*** Opening of Recorded information ***
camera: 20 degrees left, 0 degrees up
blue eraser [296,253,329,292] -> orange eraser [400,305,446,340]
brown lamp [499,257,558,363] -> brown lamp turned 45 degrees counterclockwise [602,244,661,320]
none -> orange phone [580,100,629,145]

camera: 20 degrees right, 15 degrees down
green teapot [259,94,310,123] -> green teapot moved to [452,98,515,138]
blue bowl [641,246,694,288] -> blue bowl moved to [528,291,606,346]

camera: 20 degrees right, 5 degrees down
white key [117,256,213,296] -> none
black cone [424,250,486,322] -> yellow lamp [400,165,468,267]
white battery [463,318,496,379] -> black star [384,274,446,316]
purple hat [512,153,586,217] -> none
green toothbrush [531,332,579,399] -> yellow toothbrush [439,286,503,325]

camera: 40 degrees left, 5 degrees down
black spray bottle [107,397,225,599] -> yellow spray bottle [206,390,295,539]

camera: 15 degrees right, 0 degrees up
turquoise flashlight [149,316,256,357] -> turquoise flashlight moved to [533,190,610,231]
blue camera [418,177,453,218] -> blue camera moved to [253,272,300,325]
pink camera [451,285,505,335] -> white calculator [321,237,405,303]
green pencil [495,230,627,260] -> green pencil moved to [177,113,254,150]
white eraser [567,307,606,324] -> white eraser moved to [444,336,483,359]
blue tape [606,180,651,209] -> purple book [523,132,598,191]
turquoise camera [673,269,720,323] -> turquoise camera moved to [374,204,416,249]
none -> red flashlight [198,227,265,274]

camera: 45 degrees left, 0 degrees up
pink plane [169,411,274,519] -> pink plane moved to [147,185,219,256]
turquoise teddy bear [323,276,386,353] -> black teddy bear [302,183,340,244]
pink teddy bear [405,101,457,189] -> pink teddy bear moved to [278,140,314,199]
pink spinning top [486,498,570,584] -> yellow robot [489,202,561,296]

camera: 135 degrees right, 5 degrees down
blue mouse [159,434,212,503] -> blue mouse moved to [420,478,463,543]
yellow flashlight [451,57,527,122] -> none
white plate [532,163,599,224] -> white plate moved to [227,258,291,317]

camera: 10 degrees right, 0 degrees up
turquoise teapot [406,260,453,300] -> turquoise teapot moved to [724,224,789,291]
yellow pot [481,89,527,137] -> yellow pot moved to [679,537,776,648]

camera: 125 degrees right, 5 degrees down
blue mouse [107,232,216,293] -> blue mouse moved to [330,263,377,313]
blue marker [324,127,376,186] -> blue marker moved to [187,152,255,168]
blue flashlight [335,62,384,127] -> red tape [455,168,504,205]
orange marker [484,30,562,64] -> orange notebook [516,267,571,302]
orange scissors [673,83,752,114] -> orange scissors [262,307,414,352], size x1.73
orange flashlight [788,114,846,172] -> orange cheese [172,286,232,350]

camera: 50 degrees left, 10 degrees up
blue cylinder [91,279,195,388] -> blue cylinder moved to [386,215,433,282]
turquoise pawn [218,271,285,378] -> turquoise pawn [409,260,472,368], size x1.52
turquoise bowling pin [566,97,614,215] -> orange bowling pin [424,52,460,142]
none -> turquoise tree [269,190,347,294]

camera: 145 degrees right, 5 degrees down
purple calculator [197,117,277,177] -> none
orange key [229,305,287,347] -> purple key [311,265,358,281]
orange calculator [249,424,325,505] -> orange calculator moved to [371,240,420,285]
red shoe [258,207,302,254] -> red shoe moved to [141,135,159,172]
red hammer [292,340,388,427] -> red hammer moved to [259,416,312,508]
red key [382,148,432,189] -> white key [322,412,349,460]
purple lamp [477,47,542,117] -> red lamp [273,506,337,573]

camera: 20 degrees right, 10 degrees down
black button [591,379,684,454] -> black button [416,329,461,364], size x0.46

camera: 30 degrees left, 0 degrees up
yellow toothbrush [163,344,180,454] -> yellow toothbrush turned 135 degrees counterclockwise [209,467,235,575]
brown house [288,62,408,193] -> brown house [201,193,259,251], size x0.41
*** Close of Recorded information ***
Scan the material above for the word "turquoise", and copy every line in which it is found.

▶ **Answer for the task**:
turquoise flashlight [149,316,256,357] -> turquoise flashlight moved to [533,190,610,231]
turquoise camera [673,269,720,323] -> turquoise camera moved to [374,204,416,249]
turquoise teddy bear [323,276,386,353] -> black teddy bear [302,183,340,244]
turquoise teapot [406,260,453,300] -> turquoise teapot moved to [724,224,789,291]
turquoise pawn [218,271,285,378] -> turquoise pawn [409,260,472,368], size x1.52
turquoise bowling pin [566,97,614,215] -> orange bowling pin [424,52,460,142]
none -> turquoise tree [269,190,347,294]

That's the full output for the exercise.